■ Source data
● ● ●

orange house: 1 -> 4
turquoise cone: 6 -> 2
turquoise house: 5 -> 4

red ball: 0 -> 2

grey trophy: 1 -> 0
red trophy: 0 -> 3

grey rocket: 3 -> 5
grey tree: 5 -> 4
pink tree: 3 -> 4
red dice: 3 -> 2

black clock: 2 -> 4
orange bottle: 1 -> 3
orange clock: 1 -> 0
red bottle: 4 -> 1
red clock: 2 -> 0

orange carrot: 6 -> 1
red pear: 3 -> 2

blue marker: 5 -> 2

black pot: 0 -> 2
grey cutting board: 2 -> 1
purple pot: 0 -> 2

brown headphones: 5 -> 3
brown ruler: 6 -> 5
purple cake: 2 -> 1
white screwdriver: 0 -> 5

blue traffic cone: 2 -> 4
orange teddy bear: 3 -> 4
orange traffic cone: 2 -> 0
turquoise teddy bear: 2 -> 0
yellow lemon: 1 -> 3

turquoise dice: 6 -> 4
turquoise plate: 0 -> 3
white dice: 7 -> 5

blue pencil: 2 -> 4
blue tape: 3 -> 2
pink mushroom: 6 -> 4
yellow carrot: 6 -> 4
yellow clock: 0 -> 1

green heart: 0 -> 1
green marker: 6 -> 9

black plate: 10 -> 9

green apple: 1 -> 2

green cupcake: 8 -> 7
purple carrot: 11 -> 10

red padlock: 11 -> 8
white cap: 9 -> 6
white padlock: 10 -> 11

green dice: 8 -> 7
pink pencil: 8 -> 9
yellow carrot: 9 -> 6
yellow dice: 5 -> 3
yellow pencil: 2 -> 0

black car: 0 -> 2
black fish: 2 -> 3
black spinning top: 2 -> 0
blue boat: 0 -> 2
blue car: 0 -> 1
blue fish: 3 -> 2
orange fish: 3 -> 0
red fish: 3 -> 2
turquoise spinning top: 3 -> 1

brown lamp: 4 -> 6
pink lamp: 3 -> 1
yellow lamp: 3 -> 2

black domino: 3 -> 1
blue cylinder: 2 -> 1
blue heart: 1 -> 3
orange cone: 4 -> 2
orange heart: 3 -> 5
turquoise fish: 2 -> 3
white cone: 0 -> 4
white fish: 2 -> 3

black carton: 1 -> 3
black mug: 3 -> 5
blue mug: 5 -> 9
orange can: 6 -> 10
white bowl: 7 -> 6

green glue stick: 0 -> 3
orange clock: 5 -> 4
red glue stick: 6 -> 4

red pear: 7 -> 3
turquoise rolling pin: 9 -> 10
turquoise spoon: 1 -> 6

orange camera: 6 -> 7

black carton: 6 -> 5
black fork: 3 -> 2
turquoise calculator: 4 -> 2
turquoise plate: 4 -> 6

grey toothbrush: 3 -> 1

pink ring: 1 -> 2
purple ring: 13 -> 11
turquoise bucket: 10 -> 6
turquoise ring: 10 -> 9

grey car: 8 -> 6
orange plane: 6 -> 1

● ● ●

■ Directions for this task
Write out the entries above once more, without altering anything.

■ Task response
orange house: 1 -> 4
turquoise cone: 6 -> 2
turquoise house: 5 -> 4

red ball: 0 -> 2

grey trophy: 1 -> 0
red trophy: 0 -> 3

grey rocket: 3 -> 5
grey tree: 5 -> 4
pink tree: 3 -> 4
red dice: 3 -> 2

black clock: 2 -> 4
orange bottle: 1 -> 3
orange clock: 1 -> 0
red bottle: 4 -> 1
red clock: 2 -> 0

orange carrot: 6 -> 1
red pear: 3 -> 2

blue marker: 5 -> 2

black pot: 0 -> 2
grey cutting board: 2 -> 1
purple pot: 0 -> 2

brown headphones: 5 -> 3
brown ruler: 6 -> 5
purple cake: 2 -> 1
white screwdriver: 0 -> 5

blue traffic cone: 2 -> 4
orange teddy bear: 3 -> 4
orange traffic cone: 2 -> 0
turquoise teddy bear: 2 -> 0
yellow lemon: 1 -> 3

turquoise dice: 6 -> 4
turquoise plate: 0 -> 3
white dice: 7 -> 5

blue pencil: 2 -> 4
blue tape: 3 -> 2
pink mushroom: 6 -> 4
yellow carrot: 6 -> 4
yellow clock: 0 -> 1

green heart: 0 -> 1
green marker: 6 -> 9

black plate: 10 -> 9

green apple: 1 -> 2

green cupcake: 8 -> 7
purple carrot: 11 -> 10

red padlock: 11 -> 8
white cap: 9 -> 6
white padlock: 10 -> 11

green dice: 8 -> 7
pink pencil: 8 -> 9
yellow carrot: 9 -> 6
yellow dice: 5 -> 3
yellow pencil: 2 -> 0

black car: 0 -> 2
black fish: 2 -> 3
black spinning top: 2 -> 0
blue boat: 0 -> 2
blue car: 0 -> 1
blue fish: 3 -> 2
orange fish: 3 -> 0
red fish: 3 -> 2
turquoise spinning top: 3 -> 1

brown lamp: 4 -> 6
pink lamp: 3 -> 1
yellow lamp: 3 -> 2

black domino: 3 -> 1
blue cylinder: 2 -> 1
blue heart: 1 -> 3
orange cone: 4 -> 2
orange heart: 3 -> 5
turquoise fish: 2 -> 3
white cone: 0 -> 4
white fish: 2 -> 3

black carton: 1 -> 3
black mug: 3 -> 5
blue mug: 5 -> 9
orange can: 6 -> 10
white bowl: 7 -> 6

green glue stick: 0 -> 3
orange clock: 5 -> 4
red glue stick: 6 -> 4

red pear: 7 -> 3
turquoise rolling pin: 9 -> 10
turquoise spoon: 1 -> 6

orange camera: 6 -> 7

black carton: 6 -> 5
black fork: 3 -> 2
turquoise calculator: 4 -> 2
turquoise plate: 4 -> 6

grey toothbrush: 3 -> 1

pink ring: 1 -> 2
purple ring: 13 -> 11
turquoise bucket: 10 -> 6
turquoise ring: 10 -> 9

grey car: 8 -> 6
orange plane: 6 -> 1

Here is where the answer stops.